## Start Data for the task

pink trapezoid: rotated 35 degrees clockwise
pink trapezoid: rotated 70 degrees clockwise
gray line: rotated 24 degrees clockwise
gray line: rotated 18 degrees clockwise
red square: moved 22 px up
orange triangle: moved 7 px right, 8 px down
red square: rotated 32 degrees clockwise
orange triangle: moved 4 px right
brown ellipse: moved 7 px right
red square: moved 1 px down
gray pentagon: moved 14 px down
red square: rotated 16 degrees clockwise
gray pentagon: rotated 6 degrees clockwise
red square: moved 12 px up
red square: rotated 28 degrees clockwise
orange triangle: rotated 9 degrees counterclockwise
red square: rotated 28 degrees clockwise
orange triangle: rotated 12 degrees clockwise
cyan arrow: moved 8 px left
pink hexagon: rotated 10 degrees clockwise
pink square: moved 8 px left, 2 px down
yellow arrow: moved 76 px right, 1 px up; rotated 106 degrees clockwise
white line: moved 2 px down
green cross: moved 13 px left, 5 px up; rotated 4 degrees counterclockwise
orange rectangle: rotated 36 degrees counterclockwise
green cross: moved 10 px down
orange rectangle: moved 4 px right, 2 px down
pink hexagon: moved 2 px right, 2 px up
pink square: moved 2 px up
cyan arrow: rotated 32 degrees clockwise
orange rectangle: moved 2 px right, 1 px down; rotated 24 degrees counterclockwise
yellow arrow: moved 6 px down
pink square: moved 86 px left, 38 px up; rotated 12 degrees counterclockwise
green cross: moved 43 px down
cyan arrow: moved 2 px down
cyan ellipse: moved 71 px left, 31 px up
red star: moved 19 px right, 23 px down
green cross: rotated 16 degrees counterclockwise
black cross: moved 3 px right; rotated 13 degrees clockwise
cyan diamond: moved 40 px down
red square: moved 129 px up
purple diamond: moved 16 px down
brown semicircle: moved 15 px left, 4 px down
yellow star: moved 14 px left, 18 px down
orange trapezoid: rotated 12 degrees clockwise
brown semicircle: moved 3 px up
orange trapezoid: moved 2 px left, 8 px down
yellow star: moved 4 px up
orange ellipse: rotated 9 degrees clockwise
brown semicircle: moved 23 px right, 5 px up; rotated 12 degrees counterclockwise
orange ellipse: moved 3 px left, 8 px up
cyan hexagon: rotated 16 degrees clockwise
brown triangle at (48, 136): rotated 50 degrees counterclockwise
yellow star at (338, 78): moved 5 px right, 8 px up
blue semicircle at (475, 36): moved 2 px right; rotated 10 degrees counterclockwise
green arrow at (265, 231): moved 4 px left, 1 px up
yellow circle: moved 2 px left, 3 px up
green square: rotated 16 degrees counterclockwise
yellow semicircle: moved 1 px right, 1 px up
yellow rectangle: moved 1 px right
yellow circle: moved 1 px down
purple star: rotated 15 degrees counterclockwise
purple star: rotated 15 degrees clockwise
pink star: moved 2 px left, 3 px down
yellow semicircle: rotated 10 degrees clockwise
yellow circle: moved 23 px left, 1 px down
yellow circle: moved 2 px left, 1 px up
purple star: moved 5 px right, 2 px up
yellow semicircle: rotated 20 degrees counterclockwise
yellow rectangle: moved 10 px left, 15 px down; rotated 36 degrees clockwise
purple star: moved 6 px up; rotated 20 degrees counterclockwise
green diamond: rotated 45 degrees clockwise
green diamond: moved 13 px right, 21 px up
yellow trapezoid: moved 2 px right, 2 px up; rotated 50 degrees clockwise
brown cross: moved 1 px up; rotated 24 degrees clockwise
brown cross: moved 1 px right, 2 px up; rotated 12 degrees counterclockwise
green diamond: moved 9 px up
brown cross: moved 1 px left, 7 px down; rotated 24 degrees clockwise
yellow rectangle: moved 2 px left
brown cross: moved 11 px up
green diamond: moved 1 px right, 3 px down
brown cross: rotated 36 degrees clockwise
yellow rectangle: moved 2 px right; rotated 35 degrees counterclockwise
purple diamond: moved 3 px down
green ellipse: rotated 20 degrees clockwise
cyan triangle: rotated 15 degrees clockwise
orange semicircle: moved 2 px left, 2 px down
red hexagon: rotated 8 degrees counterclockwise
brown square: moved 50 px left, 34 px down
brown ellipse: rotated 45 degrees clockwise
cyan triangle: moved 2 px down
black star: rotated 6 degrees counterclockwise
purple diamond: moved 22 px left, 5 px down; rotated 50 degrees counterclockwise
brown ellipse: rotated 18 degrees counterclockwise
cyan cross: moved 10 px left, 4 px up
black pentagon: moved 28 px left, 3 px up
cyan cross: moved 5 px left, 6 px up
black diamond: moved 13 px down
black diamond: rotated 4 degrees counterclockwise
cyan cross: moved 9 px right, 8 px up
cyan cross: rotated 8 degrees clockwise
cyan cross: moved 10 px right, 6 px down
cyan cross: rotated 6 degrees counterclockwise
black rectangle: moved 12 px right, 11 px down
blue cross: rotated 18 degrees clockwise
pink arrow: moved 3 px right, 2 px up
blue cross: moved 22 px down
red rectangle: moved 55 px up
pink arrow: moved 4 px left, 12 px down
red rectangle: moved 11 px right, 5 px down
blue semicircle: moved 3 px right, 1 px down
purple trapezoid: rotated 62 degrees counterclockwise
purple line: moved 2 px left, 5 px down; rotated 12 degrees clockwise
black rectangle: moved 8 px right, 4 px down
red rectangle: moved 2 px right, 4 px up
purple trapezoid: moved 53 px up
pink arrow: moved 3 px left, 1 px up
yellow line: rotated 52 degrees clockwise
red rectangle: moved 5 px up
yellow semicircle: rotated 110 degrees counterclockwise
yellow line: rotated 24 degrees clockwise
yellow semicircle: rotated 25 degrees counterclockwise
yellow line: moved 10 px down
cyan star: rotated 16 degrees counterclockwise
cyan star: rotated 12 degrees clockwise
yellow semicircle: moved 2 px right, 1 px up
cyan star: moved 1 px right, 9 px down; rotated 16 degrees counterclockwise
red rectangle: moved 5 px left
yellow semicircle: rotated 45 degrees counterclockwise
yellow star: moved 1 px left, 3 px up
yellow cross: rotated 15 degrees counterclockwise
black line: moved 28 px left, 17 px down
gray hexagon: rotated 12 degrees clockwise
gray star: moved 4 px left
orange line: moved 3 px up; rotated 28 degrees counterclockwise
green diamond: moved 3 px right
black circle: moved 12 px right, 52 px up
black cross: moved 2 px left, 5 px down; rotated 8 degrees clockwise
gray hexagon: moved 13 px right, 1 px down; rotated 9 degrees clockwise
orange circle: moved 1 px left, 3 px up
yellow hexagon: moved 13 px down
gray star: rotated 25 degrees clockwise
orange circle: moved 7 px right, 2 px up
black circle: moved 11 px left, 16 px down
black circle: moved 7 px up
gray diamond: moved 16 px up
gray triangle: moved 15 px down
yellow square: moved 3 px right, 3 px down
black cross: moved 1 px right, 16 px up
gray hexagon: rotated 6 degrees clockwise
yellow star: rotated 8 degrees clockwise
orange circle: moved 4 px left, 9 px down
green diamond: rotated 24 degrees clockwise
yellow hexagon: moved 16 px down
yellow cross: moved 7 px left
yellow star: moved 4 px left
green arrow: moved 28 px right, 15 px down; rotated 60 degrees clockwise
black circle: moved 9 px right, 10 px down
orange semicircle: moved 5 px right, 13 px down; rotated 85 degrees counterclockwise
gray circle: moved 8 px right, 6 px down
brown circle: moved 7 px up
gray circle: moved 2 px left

## End Data for the task

## What is being asked
Copy the records back line for line, starting with the very first line and going on through the line with "purple diamond: moved 16 px down", that line included.

## Task output
pink trapezoid: rotated 35 degrees clockwise
pink trapezoid: rotated 70 degrees clockwise
gray line: rotated 24 degrees clockwise
gray line: rotated 18 degrees clockwise
red square: moved 22 px up
orange triangle: moved 7 px right, 8 px down
red square: rotated 32 degrees clockwise
orange triangle: moved 4 px right
brown ellipse: moved 7 px right
red square: moved 1 px down
gray pentagon: moved 14 px down
red square: rotated 16 degrees clockwise
gray pentagon: rotated 6 degrees clockwise
red square: moved 12 px up
red square: rotated 28 degrees clockwise
orange triangle: rotated 9 degrees counterclockwise
red square: rotated 28 degrees clockwise
orange triangle: rotated 12 degrees clockwise
cyan arrow: moved 8 px left
pink hexagon: rotated 10 degrees clockwise
pink square: moved 8 px left, 2 px down
yellow arrow: moved 76 px right, 1 px up; rotated 106 degrees clockwise
white line: moved 2 px down
green cross: moved 13 px left, 5 px up; rotated 4 degrees counterclockwise
orange rectangle: rotated 36 degrees counterclockwise
green cross: moved 10 px down
orange rectangle: moved 4 px right, 2 px down
pink hexagon: moved 2 px right, 2 px up
pink square: moved 2 px up
cyan arrow: rotated 32 degrees clockwise
orange rectangle: moved 2 px right, 1 px down; rotated 24 degrees counterclockwise
yellow arrow: moved 6 px down
pink square: moved 86 px left, 38 px up; rotated 12 degrees counterclockwise
green cross: moved 43 px down
cyan arrow: moved 2 px down
cyan ellipse: moved 71 px left, 31 px up
red star: moved 19 px right, 23 px down
green cross: rotated 16 degrees counterclockwise
black cross: moved 3 px right; rotated 13 degrees clockwise
cyan diamond: moved 40 px down
red square: moved 129 px up
purple diamond: moved 16 px down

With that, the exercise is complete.